● **PROVIDED RECORDS**:
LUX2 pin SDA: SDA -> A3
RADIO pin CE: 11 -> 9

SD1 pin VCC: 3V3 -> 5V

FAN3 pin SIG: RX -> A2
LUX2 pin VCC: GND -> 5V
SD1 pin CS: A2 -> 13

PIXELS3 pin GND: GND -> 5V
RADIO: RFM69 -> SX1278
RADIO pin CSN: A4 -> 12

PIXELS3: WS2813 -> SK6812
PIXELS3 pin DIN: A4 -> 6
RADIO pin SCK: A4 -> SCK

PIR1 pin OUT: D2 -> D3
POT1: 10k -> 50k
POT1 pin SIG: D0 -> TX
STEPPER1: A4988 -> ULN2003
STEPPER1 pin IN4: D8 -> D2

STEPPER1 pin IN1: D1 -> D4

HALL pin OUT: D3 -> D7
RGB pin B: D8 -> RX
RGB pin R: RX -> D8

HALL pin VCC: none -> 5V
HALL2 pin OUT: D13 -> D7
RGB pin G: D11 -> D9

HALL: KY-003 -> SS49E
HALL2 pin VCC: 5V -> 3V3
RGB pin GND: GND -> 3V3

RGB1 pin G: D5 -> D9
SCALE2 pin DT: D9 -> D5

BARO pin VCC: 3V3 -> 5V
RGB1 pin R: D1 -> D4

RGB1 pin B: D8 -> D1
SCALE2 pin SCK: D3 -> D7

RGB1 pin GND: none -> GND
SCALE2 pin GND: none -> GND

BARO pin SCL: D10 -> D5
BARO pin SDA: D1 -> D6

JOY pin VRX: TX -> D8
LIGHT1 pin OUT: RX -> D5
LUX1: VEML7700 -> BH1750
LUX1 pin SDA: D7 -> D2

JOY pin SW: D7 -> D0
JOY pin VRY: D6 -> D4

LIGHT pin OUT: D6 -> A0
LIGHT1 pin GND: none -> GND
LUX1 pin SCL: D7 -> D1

● **EXERCISE OBJECTIVE**:
Could you return the complete set of entries exactly?

● **WRITTEN SOLUTION**:
LUX2 pin SDA: SDA -> A3
RADIO pin CE: 11 -> 9

SD1 pin VCC: 3V3 -> 5V

FAN3 pin SIG: RX -> A2
LUX2 pin VCC: GND -> 5V
SD1 pin CS: A2 -> 13

PIXELS3 pin GND: GND -> 5V
RADIO: RFM69 -> SX1278
RADIO pin CSN: A4 -> 12

PIXELS3: WS2813 -> SK6812
PIXELS3 pin DIN: A4 -> 6
RADIO pin SCK: A4 -> SCK

PIR1 pin OUT: D2 -> D3
POT1: 10k -> 50k
POT1 pin SIG: D0 -> TX
STEPPER1: A4988 -> ULN2003
STEPPER1 pin IN4: D8 -> D2

STEPPER1 pin IN1: D1 -> D4

HALL pin OUT: D3 -> D7
RGB pin B: D8 -> RX
RGB pin R: RX -> D8

HALL pin VCC: none -> 5V
HALL2 pin OUT: D13 -> D7
RGB pin G: D11 -> D9

HALL: KY-003 -> SS49E
HALL2 pin VCC: 5V -> 3V3
RGB pin GND: GND -> 3V3

RGB1 pin G: D5 -> D9
SCALE2 pin DT: D9 -> D5

BARO pin VCC: 3V3 -> 5V
RGB1 pin R: D1 -> D4

RGB1 pin B: D8 -> D1
SCALE2 pin SCK: D3 -> D7

RGB1 pin GND: none -> GND
SCALE2 pin GND: none -> GND

BARO pin SCL: D10 -> D5
BARO pin SDA: D1 -> D6

JOY pin VRX: TX -> D8
LIGHT1 pin OUT: RX -> D5
LUX1: VEML7700 -> BH1750
LUX1 pin SDA: D7 -> D2

JOY pin SW: D7 -> D0
JOY pin VRY: D6 -> D4

LIGHT pin OUT: D6 -> A0
LIGHT1 pin GND: none -> GND
LUX1 pin SCL: D7 -> D1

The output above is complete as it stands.